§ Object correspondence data

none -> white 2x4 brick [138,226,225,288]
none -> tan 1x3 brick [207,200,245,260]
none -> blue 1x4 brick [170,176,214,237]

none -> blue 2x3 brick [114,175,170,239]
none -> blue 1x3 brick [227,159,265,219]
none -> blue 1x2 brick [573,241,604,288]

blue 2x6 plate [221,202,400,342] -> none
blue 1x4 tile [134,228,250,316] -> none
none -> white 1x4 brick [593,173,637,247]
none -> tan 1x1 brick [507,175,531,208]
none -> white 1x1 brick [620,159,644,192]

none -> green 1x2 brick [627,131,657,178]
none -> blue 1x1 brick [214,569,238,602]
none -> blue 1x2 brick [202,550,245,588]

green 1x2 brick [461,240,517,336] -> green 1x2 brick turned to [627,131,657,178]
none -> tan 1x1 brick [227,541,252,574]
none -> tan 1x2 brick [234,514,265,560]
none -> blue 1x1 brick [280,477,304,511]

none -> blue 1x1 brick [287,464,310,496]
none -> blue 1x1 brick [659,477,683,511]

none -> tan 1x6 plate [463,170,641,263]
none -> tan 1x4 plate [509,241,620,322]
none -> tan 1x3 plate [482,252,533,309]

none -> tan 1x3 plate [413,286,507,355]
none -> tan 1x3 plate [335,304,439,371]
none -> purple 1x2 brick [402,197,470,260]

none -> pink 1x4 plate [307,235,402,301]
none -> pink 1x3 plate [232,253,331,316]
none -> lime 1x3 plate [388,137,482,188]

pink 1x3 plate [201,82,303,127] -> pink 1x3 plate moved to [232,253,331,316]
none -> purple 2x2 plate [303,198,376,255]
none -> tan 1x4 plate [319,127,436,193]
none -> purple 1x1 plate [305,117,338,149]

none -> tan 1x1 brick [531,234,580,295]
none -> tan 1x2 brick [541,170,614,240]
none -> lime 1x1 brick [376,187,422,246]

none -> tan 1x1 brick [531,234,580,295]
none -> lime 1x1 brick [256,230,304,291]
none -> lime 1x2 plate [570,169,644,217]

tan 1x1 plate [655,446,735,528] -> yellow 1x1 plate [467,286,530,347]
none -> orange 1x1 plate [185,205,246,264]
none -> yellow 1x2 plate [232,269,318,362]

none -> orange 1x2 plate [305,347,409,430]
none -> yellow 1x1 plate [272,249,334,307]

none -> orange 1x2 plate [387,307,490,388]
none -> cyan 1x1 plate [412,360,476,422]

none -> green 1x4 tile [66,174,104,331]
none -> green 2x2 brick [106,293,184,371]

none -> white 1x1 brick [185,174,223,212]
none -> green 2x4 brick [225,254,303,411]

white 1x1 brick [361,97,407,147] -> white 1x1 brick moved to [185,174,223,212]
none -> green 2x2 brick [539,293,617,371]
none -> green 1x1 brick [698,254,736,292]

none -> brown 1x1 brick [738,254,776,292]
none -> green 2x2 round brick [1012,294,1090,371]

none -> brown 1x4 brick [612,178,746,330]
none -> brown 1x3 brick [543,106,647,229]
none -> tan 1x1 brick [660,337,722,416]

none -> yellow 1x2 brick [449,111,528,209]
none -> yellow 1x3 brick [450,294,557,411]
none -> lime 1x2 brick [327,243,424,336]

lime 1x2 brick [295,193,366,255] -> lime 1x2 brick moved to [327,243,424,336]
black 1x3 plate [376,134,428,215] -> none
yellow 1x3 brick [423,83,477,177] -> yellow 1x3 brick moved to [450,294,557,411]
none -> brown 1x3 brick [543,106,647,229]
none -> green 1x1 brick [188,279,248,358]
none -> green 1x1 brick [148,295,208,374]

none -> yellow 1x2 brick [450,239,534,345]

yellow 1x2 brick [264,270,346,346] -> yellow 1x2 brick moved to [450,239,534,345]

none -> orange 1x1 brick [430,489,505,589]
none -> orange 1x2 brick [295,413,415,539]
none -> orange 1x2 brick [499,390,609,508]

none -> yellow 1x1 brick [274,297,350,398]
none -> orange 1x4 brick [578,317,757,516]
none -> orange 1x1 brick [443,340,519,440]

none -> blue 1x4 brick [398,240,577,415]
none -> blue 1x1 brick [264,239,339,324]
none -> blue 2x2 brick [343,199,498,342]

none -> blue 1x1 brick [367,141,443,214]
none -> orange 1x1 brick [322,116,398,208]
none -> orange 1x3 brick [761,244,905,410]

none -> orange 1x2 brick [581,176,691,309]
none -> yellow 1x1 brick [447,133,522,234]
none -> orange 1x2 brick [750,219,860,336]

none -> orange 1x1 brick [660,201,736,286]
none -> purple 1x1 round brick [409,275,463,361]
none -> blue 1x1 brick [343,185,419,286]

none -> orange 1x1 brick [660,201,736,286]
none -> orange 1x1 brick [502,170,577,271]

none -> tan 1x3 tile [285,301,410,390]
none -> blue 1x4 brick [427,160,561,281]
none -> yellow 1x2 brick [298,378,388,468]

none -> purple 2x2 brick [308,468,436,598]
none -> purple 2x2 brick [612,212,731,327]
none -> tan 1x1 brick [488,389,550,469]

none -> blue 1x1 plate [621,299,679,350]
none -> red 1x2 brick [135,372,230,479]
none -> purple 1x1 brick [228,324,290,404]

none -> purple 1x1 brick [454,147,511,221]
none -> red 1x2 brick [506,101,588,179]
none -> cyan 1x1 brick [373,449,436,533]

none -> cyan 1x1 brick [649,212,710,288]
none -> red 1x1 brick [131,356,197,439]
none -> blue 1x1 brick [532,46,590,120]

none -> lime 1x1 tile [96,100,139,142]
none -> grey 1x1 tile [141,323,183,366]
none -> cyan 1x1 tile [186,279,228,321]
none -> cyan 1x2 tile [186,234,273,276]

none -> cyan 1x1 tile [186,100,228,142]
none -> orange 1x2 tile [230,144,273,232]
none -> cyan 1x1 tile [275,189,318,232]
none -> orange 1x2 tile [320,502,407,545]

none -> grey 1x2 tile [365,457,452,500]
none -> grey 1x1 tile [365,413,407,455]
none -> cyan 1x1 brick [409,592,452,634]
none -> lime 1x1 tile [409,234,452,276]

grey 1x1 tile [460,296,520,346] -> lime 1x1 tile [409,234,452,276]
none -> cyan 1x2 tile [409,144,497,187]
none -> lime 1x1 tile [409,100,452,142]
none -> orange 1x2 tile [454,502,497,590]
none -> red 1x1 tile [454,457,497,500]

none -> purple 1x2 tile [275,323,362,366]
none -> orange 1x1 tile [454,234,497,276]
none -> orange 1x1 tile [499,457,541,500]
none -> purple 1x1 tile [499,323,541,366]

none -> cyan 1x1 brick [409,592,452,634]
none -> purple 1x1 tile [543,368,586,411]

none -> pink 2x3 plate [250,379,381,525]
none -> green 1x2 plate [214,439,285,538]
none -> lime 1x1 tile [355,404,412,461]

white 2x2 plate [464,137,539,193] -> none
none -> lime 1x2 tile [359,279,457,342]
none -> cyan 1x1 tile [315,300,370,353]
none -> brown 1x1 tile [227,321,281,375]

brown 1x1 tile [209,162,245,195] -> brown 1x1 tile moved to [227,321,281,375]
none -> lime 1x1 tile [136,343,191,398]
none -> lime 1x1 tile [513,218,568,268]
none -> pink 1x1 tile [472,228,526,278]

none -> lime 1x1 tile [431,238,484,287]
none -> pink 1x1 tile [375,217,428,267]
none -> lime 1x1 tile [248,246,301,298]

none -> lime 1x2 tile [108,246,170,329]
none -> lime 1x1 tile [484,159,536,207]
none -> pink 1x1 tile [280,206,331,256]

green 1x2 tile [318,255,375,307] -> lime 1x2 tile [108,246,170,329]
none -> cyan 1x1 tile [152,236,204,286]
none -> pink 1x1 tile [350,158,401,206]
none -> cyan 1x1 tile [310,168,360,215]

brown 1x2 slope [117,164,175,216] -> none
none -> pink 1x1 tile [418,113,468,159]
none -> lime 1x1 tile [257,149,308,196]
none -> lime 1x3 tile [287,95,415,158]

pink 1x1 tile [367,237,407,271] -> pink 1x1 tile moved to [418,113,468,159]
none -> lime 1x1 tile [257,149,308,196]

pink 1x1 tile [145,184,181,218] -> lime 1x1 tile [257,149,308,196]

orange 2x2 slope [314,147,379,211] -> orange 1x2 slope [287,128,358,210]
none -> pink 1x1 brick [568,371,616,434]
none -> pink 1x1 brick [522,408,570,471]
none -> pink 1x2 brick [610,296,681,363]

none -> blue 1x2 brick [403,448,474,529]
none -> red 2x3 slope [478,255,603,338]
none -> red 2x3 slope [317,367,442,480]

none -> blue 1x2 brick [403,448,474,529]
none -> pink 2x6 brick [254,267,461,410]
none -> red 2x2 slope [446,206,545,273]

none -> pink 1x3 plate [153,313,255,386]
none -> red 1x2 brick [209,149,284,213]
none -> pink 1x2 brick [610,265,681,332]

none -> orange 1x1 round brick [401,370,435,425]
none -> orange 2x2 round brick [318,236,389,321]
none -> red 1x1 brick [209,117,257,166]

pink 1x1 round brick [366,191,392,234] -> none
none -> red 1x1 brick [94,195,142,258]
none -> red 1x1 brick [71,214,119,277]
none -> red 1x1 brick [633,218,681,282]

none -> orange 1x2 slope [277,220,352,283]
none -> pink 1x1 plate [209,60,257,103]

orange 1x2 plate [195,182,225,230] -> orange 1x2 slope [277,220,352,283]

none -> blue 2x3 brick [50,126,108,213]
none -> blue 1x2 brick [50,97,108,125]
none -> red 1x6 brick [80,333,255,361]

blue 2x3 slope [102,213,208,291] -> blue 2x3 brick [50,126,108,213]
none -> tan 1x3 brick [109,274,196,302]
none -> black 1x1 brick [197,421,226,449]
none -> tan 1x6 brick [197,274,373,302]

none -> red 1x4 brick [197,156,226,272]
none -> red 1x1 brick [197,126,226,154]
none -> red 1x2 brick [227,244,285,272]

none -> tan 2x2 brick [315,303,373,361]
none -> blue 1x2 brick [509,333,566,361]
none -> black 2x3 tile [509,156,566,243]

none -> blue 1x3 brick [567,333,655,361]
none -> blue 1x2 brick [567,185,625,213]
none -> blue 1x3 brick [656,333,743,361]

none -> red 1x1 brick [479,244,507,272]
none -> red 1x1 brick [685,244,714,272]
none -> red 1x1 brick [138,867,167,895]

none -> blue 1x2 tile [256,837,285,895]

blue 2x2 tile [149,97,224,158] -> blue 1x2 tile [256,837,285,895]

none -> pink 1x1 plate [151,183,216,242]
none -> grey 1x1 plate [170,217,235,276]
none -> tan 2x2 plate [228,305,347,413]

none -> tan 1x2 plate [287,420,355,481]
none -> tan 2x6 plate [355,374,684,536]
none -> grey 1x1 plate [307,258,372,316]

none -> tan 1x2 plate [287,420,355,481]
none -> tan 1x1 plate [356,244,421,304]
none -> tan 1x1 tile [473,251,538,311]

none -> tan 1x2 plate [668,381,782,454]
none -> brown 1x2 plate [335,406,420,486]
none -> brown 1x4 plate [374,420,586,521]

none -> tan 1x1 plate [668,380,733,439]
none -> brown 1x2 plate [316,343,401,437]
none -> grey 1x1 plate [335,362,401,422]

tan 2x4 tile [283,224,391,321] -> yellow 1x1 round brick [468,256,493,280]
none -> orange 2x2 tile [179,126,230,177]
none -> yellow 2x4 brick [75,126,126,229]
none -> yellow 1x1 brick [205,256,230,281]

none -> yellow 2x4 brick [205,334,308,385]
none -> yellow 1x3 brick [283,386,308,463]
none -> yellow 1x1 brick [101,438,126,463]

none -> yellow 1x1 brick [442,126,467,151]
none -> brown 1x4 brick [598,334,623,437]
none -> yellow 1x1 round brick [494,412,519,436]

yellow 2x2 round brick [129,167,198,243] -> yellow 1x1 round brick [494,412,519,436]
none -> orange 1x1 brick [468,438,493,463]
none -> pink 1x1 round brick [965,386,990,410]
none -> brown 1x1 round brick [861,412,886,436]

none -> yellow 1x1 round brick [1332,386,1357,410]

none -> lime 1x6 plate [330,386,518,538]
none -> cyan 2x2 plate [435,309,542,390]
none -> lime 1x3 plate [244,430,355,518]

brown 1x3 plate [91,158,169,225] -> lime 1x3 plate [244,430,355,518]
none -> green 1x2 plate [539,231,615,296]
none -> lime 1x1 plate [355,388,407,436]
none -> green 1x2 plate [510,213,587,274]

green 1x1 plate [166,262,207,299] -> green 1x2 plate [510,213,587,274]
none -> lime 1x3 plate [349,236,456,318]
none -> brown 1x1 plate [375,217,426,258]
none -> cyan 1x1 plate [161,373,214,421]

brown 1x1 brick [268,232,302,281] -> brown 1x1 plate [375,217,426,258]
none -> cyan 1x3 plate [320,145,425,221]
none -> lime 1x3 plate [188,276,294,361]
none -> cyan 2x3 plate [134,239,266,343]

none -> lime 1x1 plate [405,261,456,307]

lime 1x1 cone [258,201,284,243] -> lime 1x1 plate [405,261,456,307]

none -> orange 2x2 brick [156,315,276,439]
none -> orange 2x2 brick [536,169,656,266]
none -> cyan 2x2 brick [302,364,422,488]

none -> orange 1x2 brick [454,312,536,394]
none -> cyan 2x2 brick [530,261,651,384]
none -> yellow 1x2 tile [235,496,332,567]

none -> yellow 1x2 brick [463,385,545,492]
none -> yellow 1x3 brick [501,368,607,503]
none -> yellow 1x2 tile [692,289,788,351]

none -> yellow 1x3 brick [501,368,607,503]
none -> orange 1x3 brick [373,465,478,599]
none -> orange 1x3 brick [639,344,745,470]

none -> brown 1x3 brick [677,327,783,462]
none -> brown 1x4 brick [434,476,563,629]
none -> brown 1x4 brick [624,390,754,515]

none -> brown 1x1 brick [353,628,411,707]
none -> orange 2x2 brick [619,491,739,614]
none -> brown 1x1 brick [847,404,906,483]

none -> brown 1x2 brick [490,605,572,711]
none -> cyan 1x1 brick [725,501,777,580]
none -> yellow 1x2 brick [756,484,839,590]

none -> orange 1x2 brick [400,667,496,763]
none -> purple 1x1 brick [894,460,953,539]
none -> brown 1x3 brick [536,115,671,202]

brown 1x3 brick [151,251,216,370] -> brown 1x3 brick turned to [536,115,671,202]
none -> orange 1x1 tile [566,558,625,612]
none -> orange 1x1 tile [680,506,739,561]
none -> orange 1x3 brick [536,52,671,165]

§ Problem details
From the line that has "none -> yellow 2x4 brick [75,126,126,229]" through the line that has "none -> lime 1x3 plate [349,236,456,318]", copy every line exactly as it appears above, and leave out all others.

§ Written solution
none -> yellow 2x4 brick [75,126,126,229]
none -> yellow 1x1 brick [205,256,230,281]

none -> yellow 2x4 brick [205,334,308,385]
none -> yellow 1x3 brick [283,386,308,463]
none -> yellow 1x1 brick [101,438,126,463]

none -> yellow 1x1 brick [442,126,467,151]
none -> brown 1x4 brick [598,334,623,437]
none -> yellow 1x1 round brick [494,412,519,436]

yellow 2x2 round brick [129,167,198,243] -> yellow 1x1 round brick [494,412,519,436]
none -> orange 1x1 brick [468,438,493,463]
none -> pink 1x1 round brick [965,386,990,410]
none -> brown 1x1 round brick [861,412,886,436]

none -> yellow 1x1 round brick [1332,386,1357,410]

none -> lime 1x6 plate [330,386,518,538]
none -> cyan 2x2 plate [435,309,542,390]
none -> lime 1x3 plate [244,430,355,518]

brown 1x3 plate [91,158,169,225] -> lime 1x3 plate [244,430,355,518]
none -> green 1x2 plate [539,231,615,296]
none -> lime 1x1 plate [355,388,407,436]
none -> green 1x2 plate [510,213,587,274]

green 1x1 plate [166,262,207,299] -> green 1x2 plate [510,213,587,274]
none -> lime 1x3 plate [349,236,456,318]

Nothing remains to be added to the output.